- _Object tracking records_
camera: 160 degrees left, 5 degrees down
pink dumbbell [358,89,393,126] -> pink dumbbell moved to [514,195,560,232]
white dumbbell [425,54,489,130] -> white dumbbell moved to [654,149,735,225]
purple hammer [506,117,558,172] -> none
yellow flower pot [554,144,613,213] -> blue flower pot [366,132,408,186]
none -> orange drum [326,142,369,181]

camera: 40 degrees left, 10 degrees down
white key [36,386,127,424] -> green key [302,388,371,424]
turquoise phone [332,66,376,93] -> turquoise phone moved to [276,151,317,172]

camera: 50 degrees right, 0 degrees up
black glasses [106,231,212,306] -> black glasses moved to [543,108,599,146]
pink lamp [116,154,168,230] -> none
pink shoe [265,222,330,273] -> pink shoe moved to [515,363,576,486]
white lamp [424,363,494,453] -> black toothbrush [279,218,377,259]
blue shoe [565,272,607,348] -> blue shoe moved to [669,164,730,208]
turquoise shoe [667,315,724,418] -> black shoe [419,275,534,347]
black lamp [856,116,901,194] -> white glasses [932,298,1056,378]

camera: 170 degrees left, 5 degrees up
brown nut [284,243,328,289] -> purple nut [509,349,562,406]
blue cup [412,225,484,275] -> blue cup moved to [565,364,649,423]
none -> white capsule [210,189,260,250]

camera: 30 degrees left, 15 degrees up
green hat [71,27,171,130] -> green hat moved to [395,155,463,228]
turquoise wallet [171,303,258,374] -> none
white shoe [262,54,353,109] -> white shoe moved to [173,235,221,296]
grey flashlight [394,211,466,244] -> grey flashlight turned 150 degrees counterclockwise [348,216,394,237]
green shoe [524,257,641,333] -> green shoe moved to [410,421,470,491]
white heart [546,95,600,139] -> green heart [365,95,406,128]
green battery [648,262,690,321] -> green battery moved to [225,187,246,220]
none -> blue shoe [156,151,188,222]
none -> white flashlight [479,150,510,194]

- _AIM OF THE EXERCISE_
In the entries above, find the line with "white key [36,386,127,424]" and the line with "grey flashlight [394,211,466,244]", then restate word for word both of them and every line between, with nothing more.

- _EXPECTED OUTPUT_
white key [36,386,127,424] -> green key [302,388,371,424]
turquoise phone [332,66,376,93] -> turquoise phone moved to [276,151,317,172]

camera: 50 degrees right, 0 degrees up
black glasses [106,231,212,306] -> black glasses moved to [543,108,599,146]
pink lamp [116,154,168,230] -> none
pink shoe [265,222,330,273] -> pink shoe moved to [515,363,576,486]
white lamp [424,363,494,453] -> black toothbrush [279,218,377,259]
blue shoe [565,272,607,348] -> blue shoe moved to [669,164,730,208]
turquoise shoe [667,315,724,418] -> black shoe [419,275,534,347]
black lamp [856,116,901,194] -> white glasses [932,298,1056,378]

camera: 170 degrees left, 5 degrees up
brown nut [284,243,328,289] -> purple nut [509,349,562,406]
blue cup [412,225,484,275] -> blue cup moved to [565,364,649,423]
none -> white capsule [210,189,260,250]

camera: 30 degrees left, 15 degrees up
green hat [71,27,171,130] -> green hat moved to [395,155,463,228]
turquoise wallet [171,303,258,374] -> none
white shoe [262,54,353,109] -> white shoe moved to [173,235,221,296]
grey flashlight [394,211,466,244] -> grey flashlight turned 150 degrees counterclockwise [348,216,394,237]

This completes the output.